■ **To do**: Reproduce the data below word for word, setting aside any picture it holds.

[Task material]

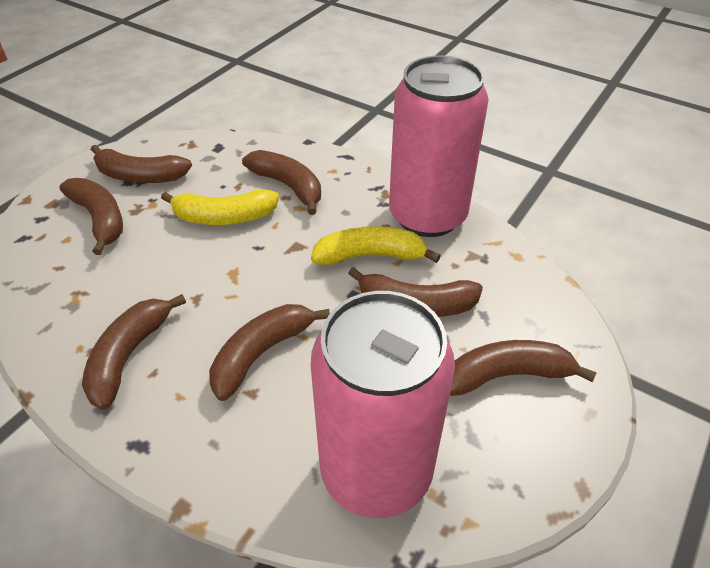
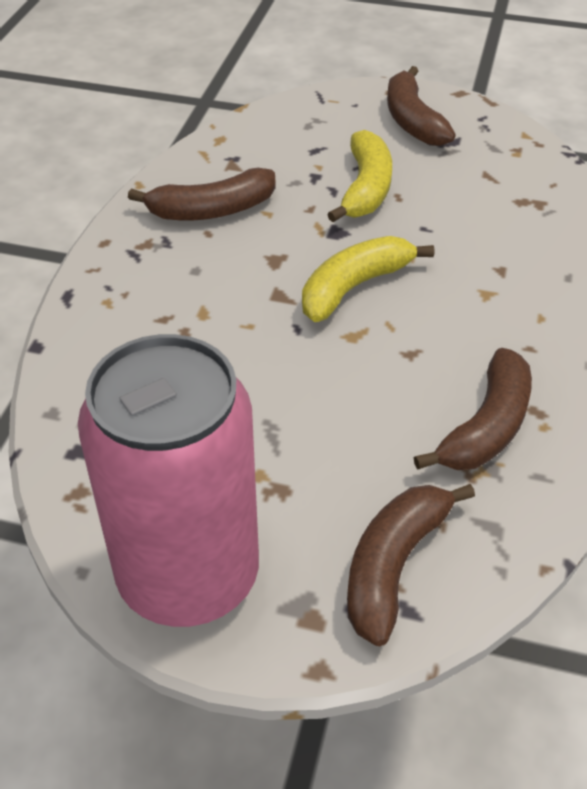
brown banana: 7 -> 4
pink can: 2 -> 1

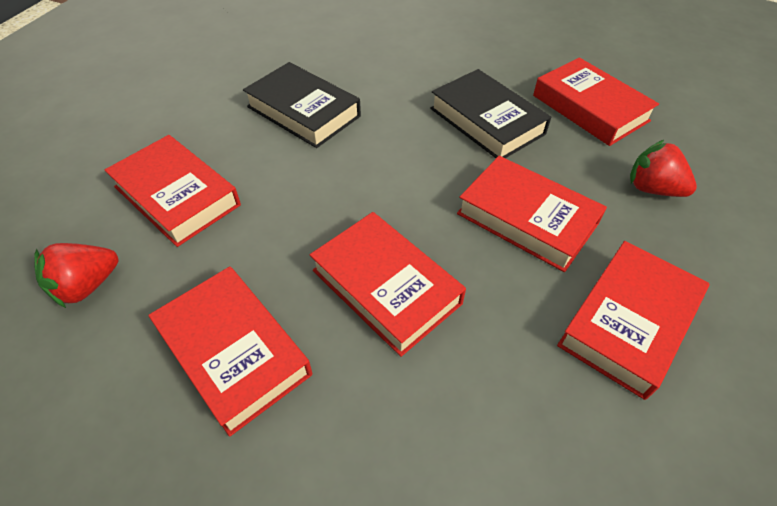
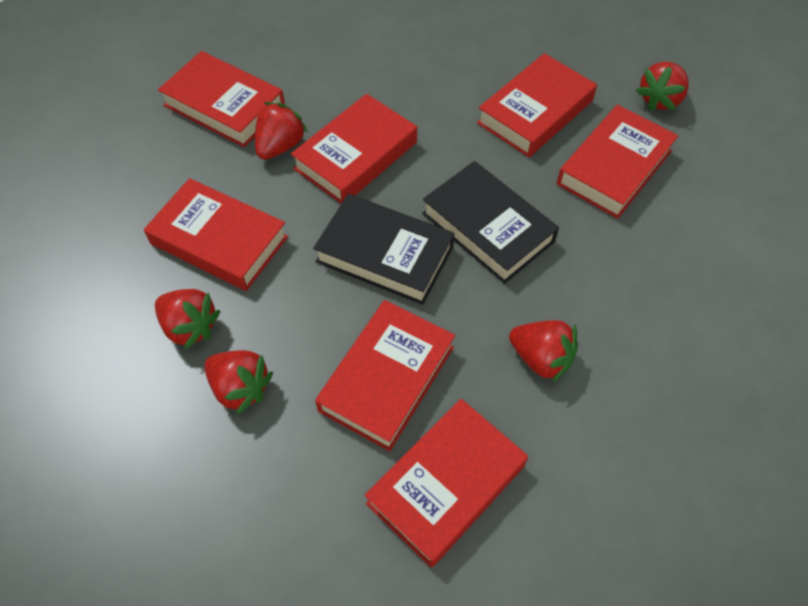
red book: 6 -> 7
red strawberry: 2 -> 5

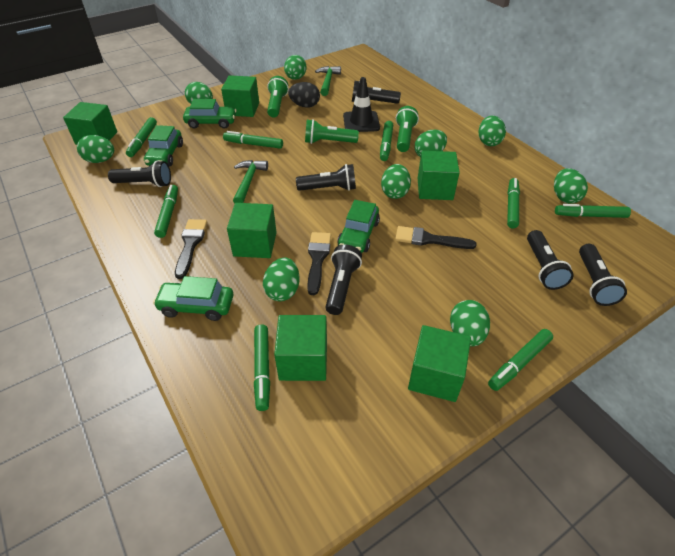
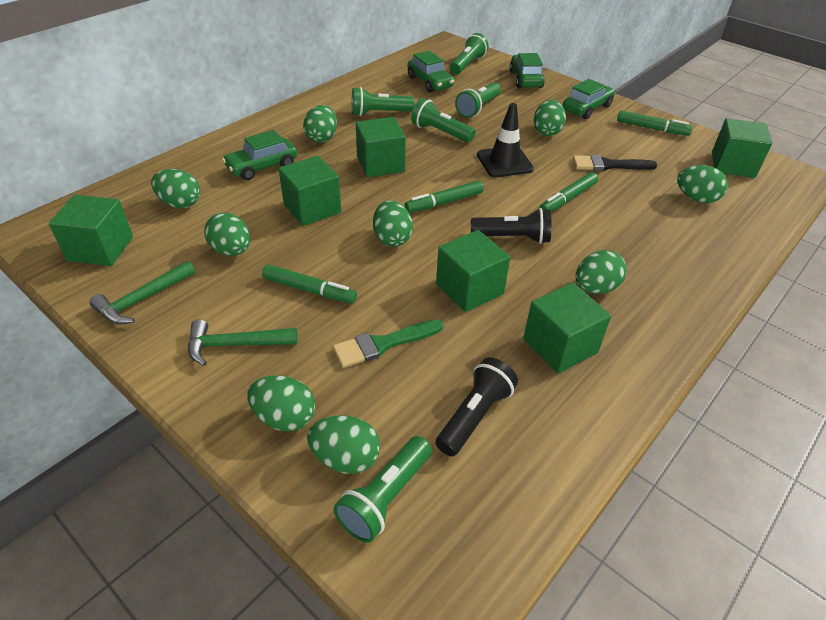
black brush: 3 -> 1
black egg: 1 -> 0
black flashlight: 6 -> 2
green brush: 0 -> 1
green flashlight: 3 -> 5
green marker: 8 -> 4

[/Task material]

■ **Exercise response**:
brown banana: 7 -> 4
pink can: 2 -> 1

red book: 6 -> 7
red strawberry: 2 -> 5

black brush: 3 -> 1
black egg: 1 -> 0
black flashlight: 6 -> 2
green brush: 0 -> 1
green flashlight: 3 -> 5
green marker: 8 -> 4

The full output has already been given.